## Your task
The expected result is a verbatim repetition of the lines from the start of the entries through the line containing "none -> black brick G6:I6 level 1", with the pictures removed.
Extracted records Start Marker
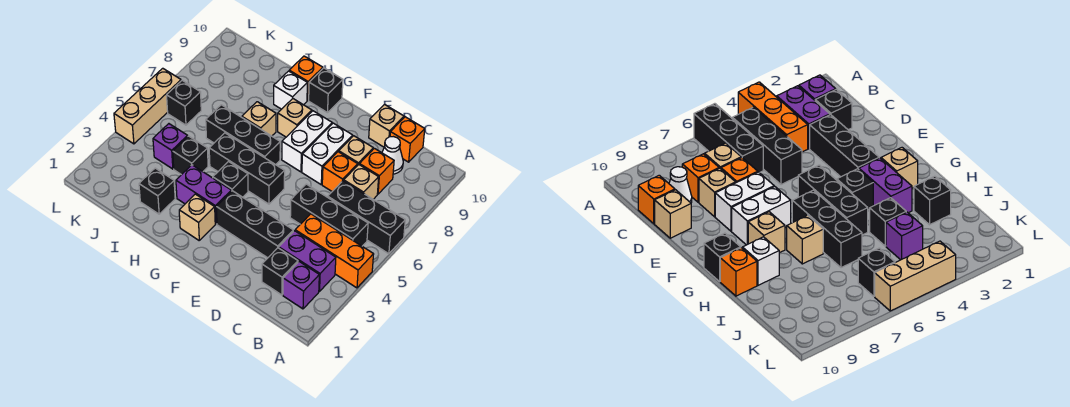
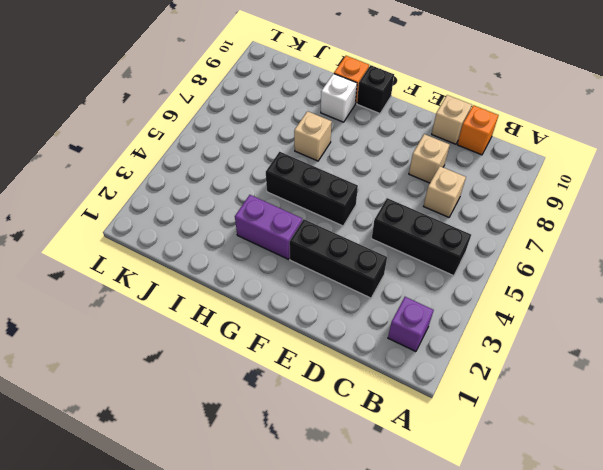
none -> orange brick A4:C4 level 1
none -> black brick A6:C6 level 1
none -> purple brick B3:C3 level 1
none -> black brick C2 level 1

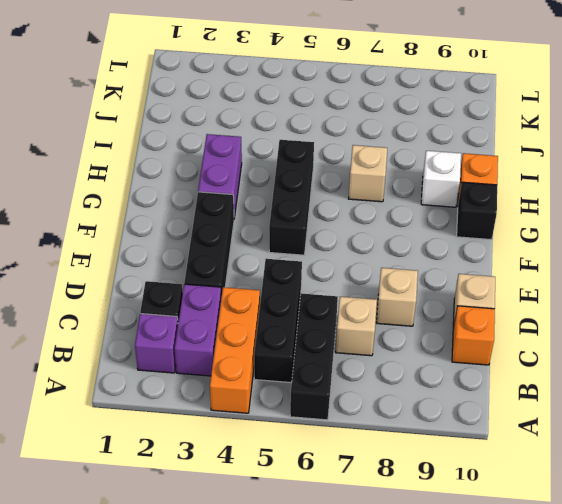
none -> orange brick C8 level 1
none -> white cone C9 level 1
none -> orange brick D7 level 1
none -> white brick E7:E8 level 1

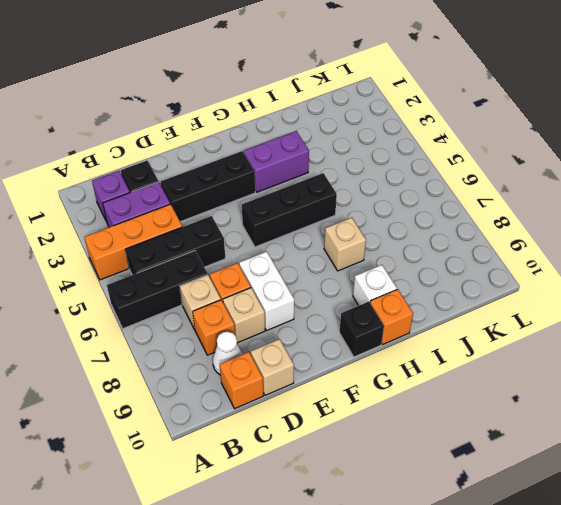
none -> white brick F7:F8 level 1
none -> tan brick G2 level 1
none -> black brick G4 level 1
none -> black brick G6:I6 level 1

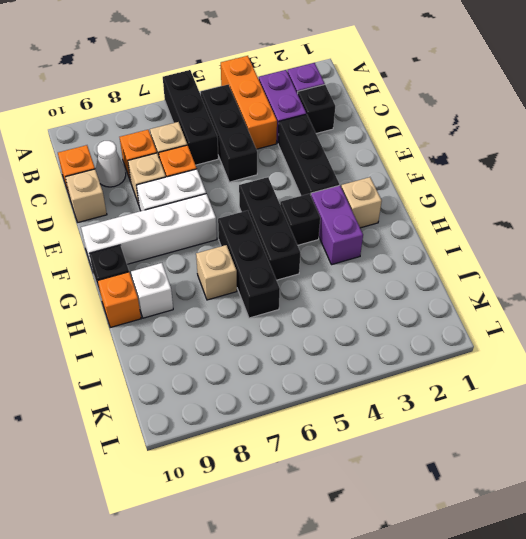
white brick F7:F10 level 1 -> white brick F7:F8 level 1
none -> tan brick G8 level 1
none -> black brick I2 level 1
none -> black brick I4 level 1
none -> purple brick J4 level 1

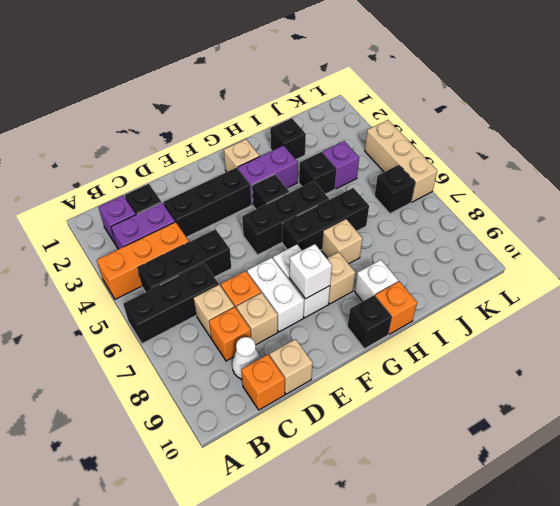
white brick F8 level 2 -> none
Extracted records End Marker
## Solution to the exercise
none -> orange brick A4:C4 level 1
none -> black brick A6:C6 level 1
none -> purple brick B3:C3 level 1
none -> black brick C2 level 1

none -> orange brick C8 level 1
none -> white cone C9 level 1
none -> orange brick D7 level 1
none -> white brick E7:E8 level 1

none -> white brick F7:F8 level 1
none -> tan brick G2 level 1
none -> black brick G4 level 1
none -> black brick G6:I6 level 1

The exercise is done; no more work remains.